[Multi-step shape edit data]
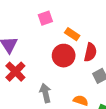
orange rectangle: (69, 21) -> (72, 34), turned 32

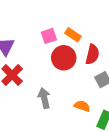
pink square: (45, 18) -> (49, 36), moved

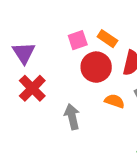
orange semicircle: (82, 106) -> (115, 101), moved

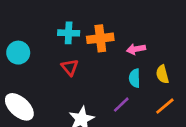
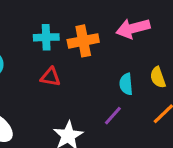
pink arrow: (136, 49) -> (133, 28), moved, size x1.5
red triangle: (70, 67) -> (50, 77), turned -36

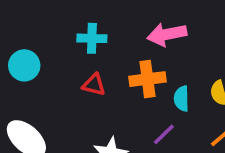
pink arrow: (133, 28) -> (167, 34), moved
orange cross: (83, 41) -> (147, 79), moved

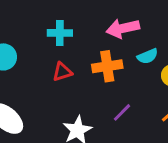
red triangle: (94, 85) -> (62, 72), turned -30
cyan semicircle: (181, 99) -> (148, 56), moved, turned -110

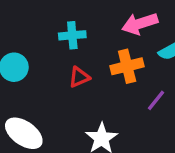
purple line: (122, 112) -> (156, 100), moved

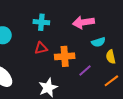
orange cross: (127, 66) -> (65, 56), moved

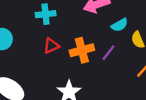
purple line: (85, 70) -> (108, 53), moved

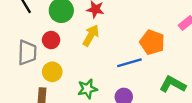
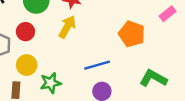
blue line: (129, 63) -> (97, 65), moved
green star: (87, 89) -> (51, 83), moved

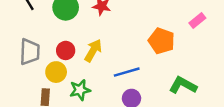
yellow arrow: (67, 27) -> (93, 50), moved
red circle: (25, 32) -> (66, 50), moved

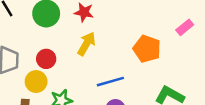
yellow arrow: (93, 50) -> (86, 44), moved

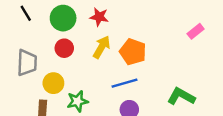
orange pentagon: (147, 49) -> (133, 52), moved
red circle: (46, 59) -> (64, 48), moved

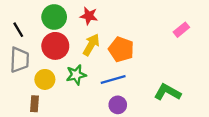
black line: (26, 13) -> (18, 30), moved
red circle: (64, 48) -> (55, 46), size x1.5
green star: (78, 101) -> (76, 75), moved

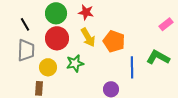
yellow arrow: (91, 45) -> (88, 37), turned 120
blue line: (113, 79) -> (132, 67), moved, turned -75
green L-shape: (167, 92) -> (158, 57), moved

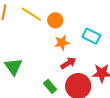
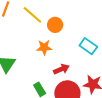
orange star: (62, 43) -> (44, 47), moved

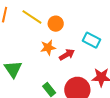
red arrow: (61, 69) -> (67, 55), moved

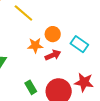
orange circle: (56, 24) -> (53, 34), moved

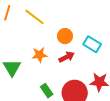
orange star: (35, 45) -> (40, 55), moved

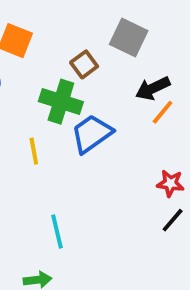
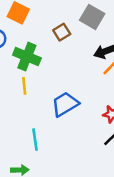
green cross: (61, 102) -> (27, 57), moved
blue trapezoid: (92, 134) -> (65, 104), moved

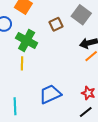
blue trapezoid: (65, 104) -> (50, 94), moved
cyan line: (35, 140) -> (15, 106), moved

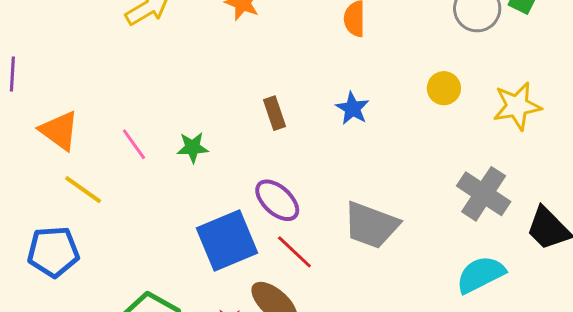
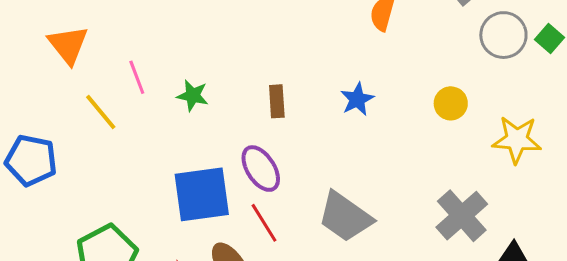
brown rectangle: (275, 113) -> (277, 101), moved
yellow line: (83, 190) -> (101, 112), moved

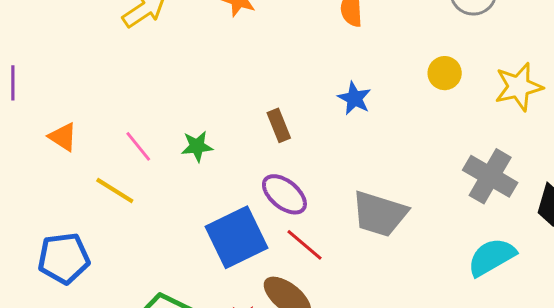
orange triangle: (68, 45) -> (63, 137), size x0.7

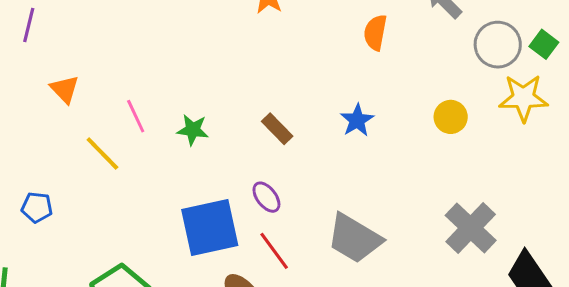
yellow star: (519, 87) -> (523, 98), moved
brown rectangle: (279, 125) -> (277, 129), turned -36
purple ellipse: (284, 194) -> (266, 197), size x0.7
blue pentagon: (64, 258) -> (37, 207), size x0.6

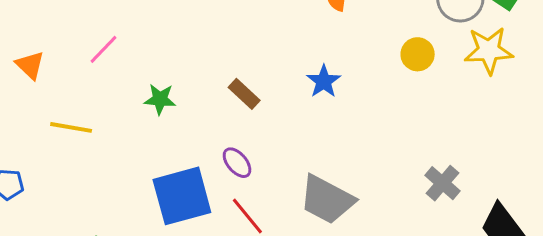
pink line: (136, 116) -> (104, 49), moved, turned 72
yellow circle: (451, 117) -> (418, 54), moved
yellow line: (102, 154) -> (71, 127), turned -33
gray cross: (471, 228) -> (442, 183), size x0.7

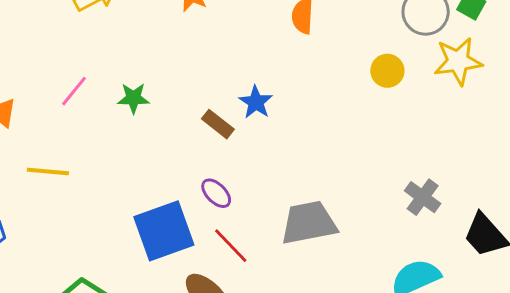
blue star: (324, 81) -> (256, 102), moved
green star: (160, 99) -> (133, 98), moved
gray trapezoid: (327, 199) -> (309, 223), turned 146

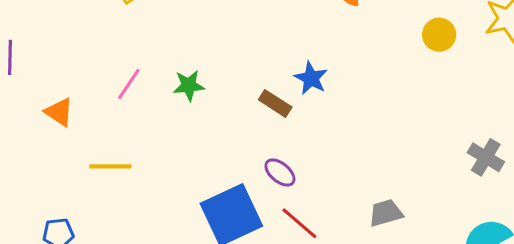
gray trapezoid: (309, 223) -> (386, 213), moved, size x0.6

YOUR OBJECTIVE
With the pictures omitted, set down each line exactly, starting at the first line of the records above and ending with the line that contains "pink arrow: (133, 28) -> (167, 34), moved".

YOUR SOLUTION
orange rectangle: (69, 21) -> (72, 34), turned 32

pink square: (45, 18) -> (49, 36), moved

orange semicircle: (82, 106) -> (115, 101), moved

pink arrow: (136, 49) -> (133, 28), moved, size x1.5
red triangle: (70, 67) -> (50, 77), turned -36

pink arrow: (133, 28) -> (167, 34), moved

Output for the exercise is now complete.